Version comparison data:

____

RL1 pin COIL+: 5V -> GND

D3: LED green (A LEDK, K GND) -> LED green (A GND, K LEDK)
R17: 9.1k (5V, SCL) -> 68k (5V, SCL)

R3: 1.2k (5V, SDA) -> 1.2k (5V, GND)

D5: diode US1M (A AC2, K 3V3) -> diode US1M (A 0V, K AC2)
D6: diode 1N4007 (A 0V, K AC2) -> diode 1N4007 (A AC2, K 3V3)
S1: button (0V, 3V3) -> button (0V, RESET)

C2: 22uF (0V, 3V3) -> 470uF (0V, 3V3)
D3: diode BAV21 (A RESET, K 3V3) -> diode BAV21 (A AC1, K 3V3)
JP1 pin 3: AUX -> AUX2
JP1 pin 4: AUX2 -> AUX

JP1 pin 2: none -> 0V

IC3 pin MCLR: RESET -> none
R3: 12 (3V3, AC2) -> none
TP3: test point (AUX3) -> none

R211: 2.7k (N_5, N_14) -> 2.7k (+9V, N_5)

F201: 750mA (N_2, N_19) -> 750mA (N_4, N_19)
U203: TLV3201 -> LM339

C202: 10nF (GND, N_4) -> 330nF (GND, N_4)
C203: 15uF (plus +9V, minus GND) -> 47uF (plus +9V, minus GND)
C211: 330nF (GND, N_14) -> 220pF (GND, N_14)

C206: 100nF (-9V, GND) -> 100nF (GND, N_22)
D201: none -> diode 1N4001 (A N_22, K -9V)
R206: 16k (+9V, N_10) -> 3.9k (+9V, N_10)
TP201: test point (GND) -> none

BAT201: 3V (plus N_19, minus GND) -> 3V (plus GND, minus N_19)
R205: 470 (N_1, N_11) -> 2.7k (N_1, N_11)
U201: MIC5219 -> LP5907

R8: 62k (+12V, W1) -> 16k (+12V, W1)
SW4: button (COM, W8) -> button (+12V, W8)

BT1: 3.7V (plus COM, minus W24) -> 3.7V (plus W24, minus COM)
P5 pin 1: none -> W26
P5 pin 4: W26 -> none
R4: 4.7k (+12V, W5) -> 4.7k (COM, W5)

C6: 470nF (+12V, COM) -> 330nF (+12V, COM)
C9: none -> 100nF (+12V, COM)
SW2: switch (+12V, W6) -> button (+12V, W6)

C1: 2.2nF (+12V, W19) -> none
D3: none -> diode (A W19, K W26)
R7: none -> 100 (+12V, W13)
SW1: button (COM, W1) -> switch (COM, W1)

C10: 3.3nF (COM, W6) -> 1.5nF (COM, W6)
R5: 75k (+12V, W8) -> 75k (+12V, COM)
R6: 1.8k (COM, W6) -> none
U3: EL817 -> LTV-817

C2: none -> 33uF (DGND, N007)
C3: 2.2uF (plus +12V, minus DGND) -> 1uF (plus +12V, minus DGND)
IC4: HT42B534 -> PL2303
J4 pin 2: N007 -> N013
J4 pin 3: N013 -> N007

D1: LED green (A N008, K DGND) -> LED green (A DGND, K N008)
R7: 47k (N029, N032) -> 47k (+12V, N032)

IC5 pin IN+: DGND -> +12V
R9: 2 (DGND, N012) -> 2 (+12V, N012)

____

EXERCISE DESCRIPTION
Looking at the data above, show all lines where the word "RESET" occurs.

FINISHED TASK
S1: button (0V, 3V3) -> button (0V, RESET)
D3: diode BAV21 (A RESET, K 3V3) -> diode BAV21 (A AC1, K 3V3)
IC3 pin MCLR: RESET -> none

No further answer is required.